Excerpted records
+--

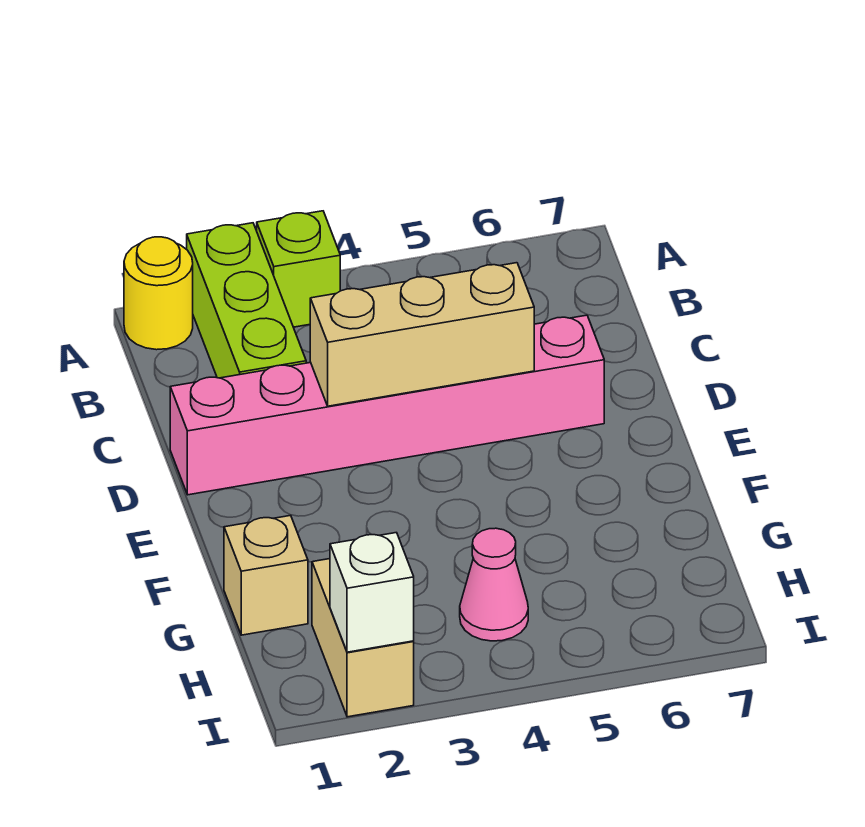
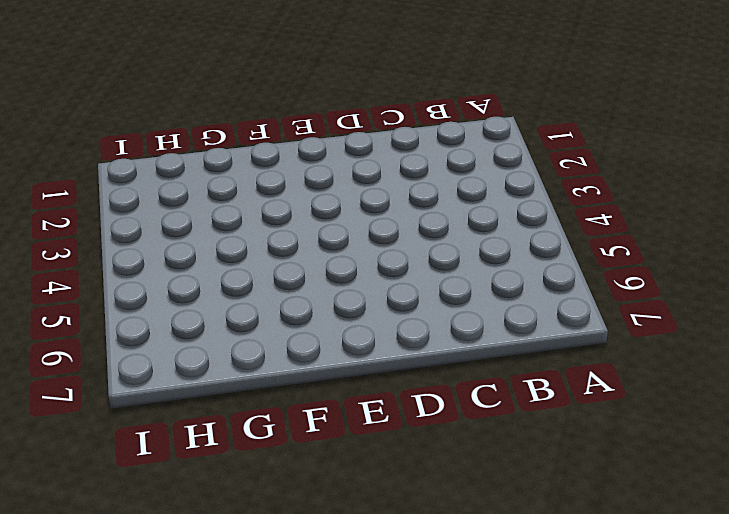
none -> yellow 1x1 round brick [124,237,193,350]
none -> lime 1x3 brick [187,223,306,378]

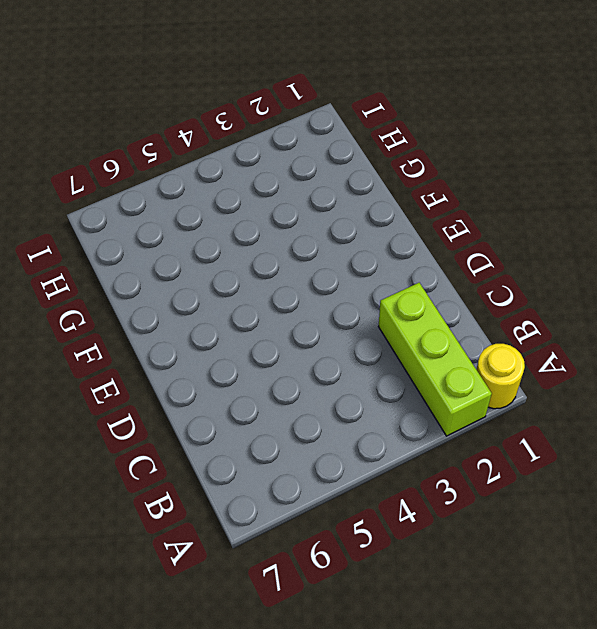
none -> lime 1x1 brick [257,211,340,327]
none -> pink 1x6 brick [170,315,604,495]

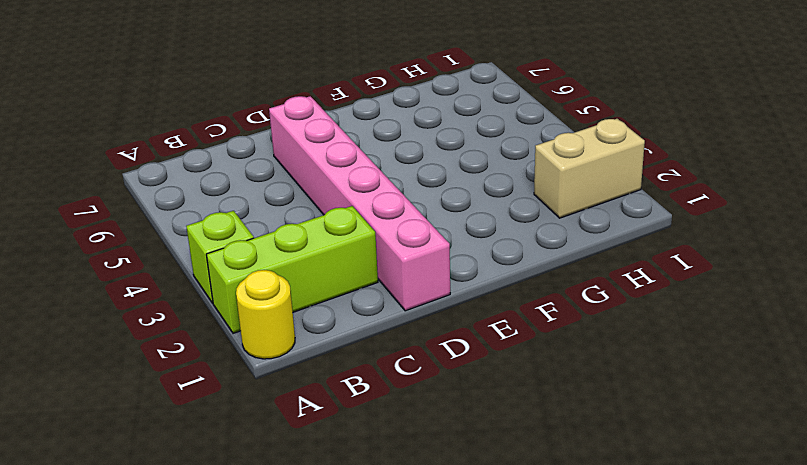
none -> tan 1x1 brick [224,515,308,635]
none -> pink 1x1 cone [460,528,528,641]

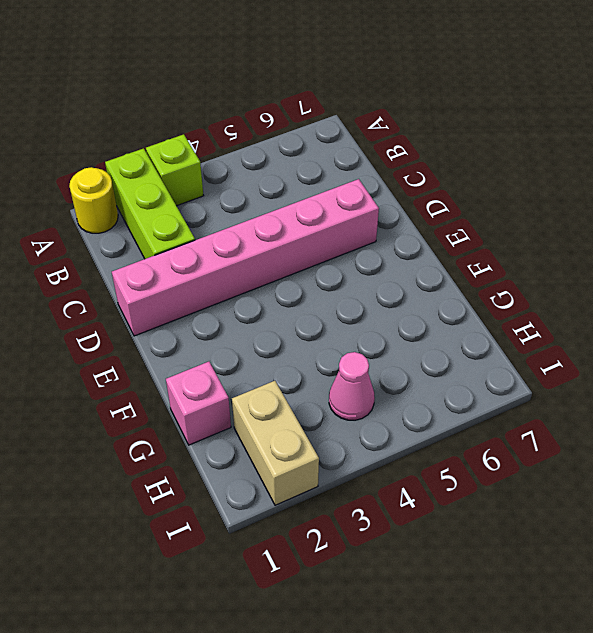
pink 1x1 brick [166,362,231,445] -> tan 1x1 brick [224,515,308,635]
none -> tan 1x3 brick [310,263,534,406]
none -> white 1x1 brick [330,533,414,652]

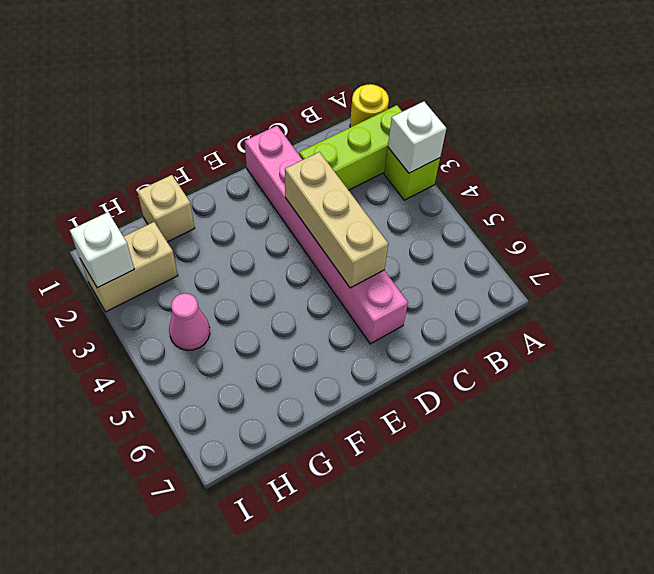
white 1x1 brick [388,102,446,173] -> none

+--

Assignment
Without including the pictures, copy all of the data exactly.

Response
none -> yellow 1x1 round brick [124,237,193,350]
none -> lime 1x3 brick [187,223,306,378]

none -> lime 1x1 brick [257,211,340,327]
none -> pink 1x6 brick [170,315,604,495]

none -> tan 1x1 brick [224,515,308,635]
none -> pink 1x1 cone [460,528,528,641]

pink 1x1 brick [166,362,231,445] -> tan 1x1 brick [224,515,308,635]
none -> tan 1x3 brick [310,263,534,406]
none -> white 1x1 brick [330,533,414,652]

white 1x1 brick [388,102,446,173] -> none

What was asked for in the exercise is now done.